Spatial change descriptions
○ ○ ○ ○ ○ ○ ○

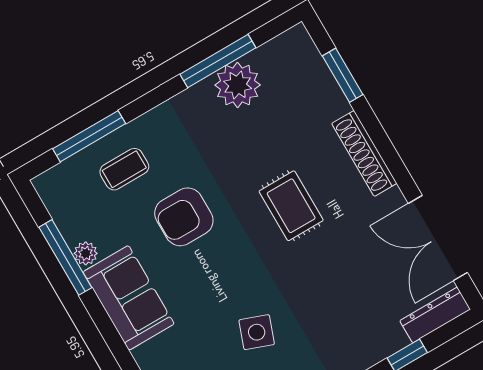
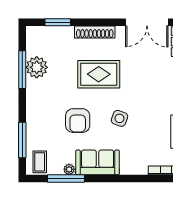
coffee table: (124, 169) -> (40, 162), moved
rug: (291, 206) -> (99, 74), width x1.36, depth x1.43
side table: (257, 332) -> (119, 118), moved

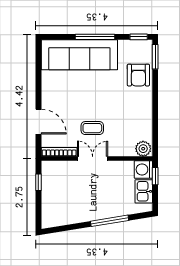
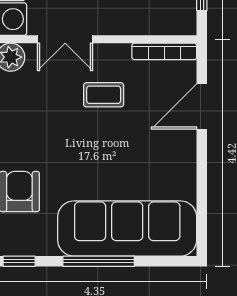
door: (38, 122) -> (202, 107), hinge flipped
double door: (93, 158) -> (65, 39), moved

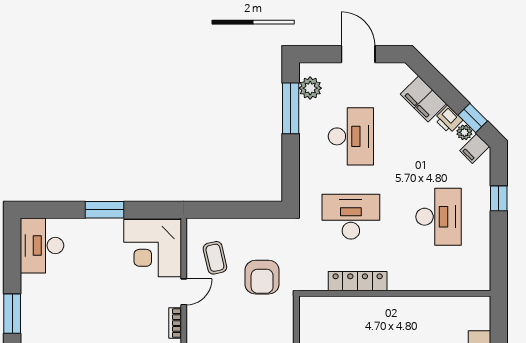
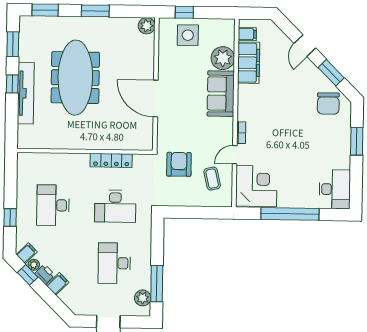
filing cabinet: (423, 99) -> (58, 284), width x0.50
window: (105, 210) -> (290, 214), width x2.11

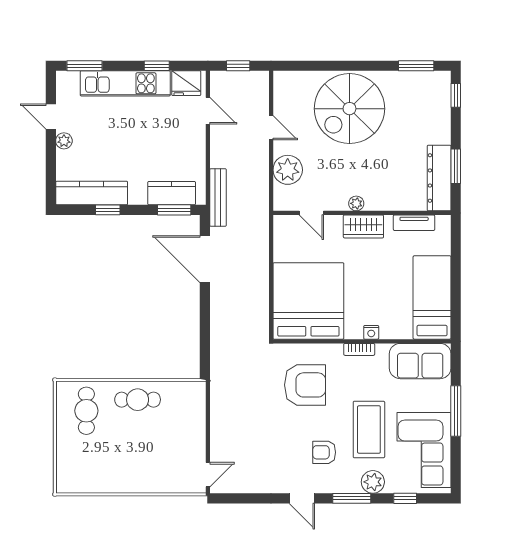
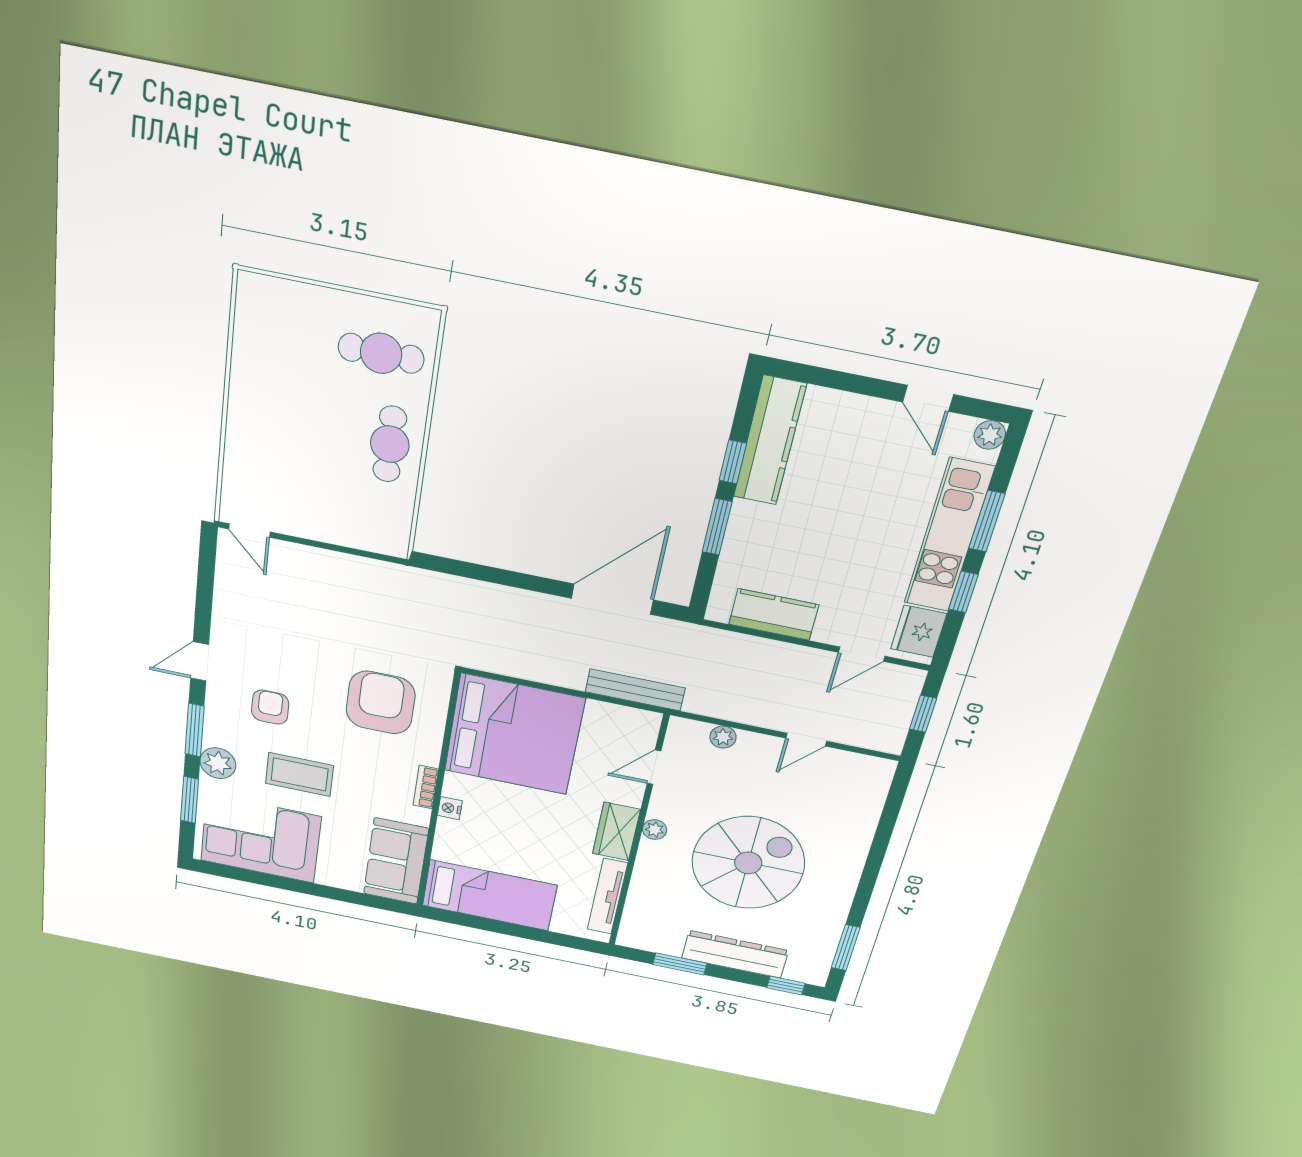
window: (85, 66) -> (987, 521), moved
spiral stairs: (349, 109) -> (748, 863), moved, turned 90
door: (51, 116) -> (928, 398), swing flipped
plant: (64, 141) -> (990, 435), moved
plant: (288, 170) -> (723, 737), width x0.53, depth x0.53
dresser: (439, 178) -> (735, 954), moved
kitchen counter: (172, 193) -> (774, 615), moved, turned -90
bench: (218, 198) -> (635, 690), moved
window: (174, 210) -> (717, 527), moved
tv unit: (414, 223) -> (607, 896), width x1.41
armchair: (305, 385) -> (381, 703), turned 180
window: (456, 411) -> (315, 889), removed
coffee table: (369, 429) -> (300, 775), width x0.73, depth x0.76
window: (405, 498) -> (190, 800), width x1.50

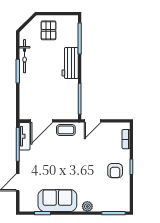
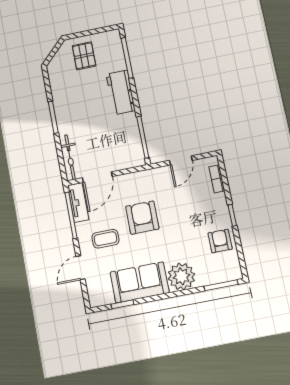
bicycle: (25, 56) -> (70, 157), moved
door: (93, 121) -> (181, 160), moved
coffee table: (66, 130) -> (106, 239), moved
armchair: (68, 156) -> (142, 218), added
armchair: (115, 171) -> (220, 241), moved, turned 180
plant: (87, 206) -> (181, 276), width x1.88, depth x1.88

○ ○ ○ ○ ○ ○ ○

Work order | Each record above should be retyped exactly, with no pictures carried over.

Solution to the exercise |
coffee table: (124, 169) -> (40, 162), moved
rug: (291, 206) -> (99, 74), width x1.36, depth x1.43
side table: (257, 332) -> (119, 118), moved

door: (38, 122) -> (202, 107), hinge flipped
double door: (93, 158) -> (65, 39), moved

filing cabinet: (423, 99) -> (58, 284), width x0.50
window: (105, 210) -> (290, 214), width x2.11

window: (85, 66) -> (987, 521), moved
spiral stairs: (349, 109) -> (748, 863), moved, turned 90
door: (51, 116) -> (928, 398), swing flipped
plant: (64, 141) -> (990, 435), moved
plant: (288, 170) -> (723, 737), width x0.53, depth x0.53
dresser: (439, 178) -> (735, 954), moved
kitchen counter: (172, 193) -> (774, 615), moved, turned -90
bench: (218, 198) -> (635, 690), moved
window: (174, 210) -> (717, 527), moved
tv unit: (414, 223) -> (607, 896), width x1.41
armchair: (305, 385) -> (381, 703), turned 180
window: (456, 411) -> (315, 889), removed
coffee table: (369, 429) -> (300, 775), width x0.73, depth x0.76
window: (405, 498) -> (190, 800), width x1.50

bicycle: (25, 56) -> (70, 157), moved
door: (93, 121) -> (181, 160), moved
coffee table: (66, 130) -> (106, 239), moved
armchair: (68, 156) -> (142, 218), added
armchair: (115, 171) -> (220, 241), moved, turned 180
plant: (87, 206) -> (181, 276), width x1.88, depth x1.88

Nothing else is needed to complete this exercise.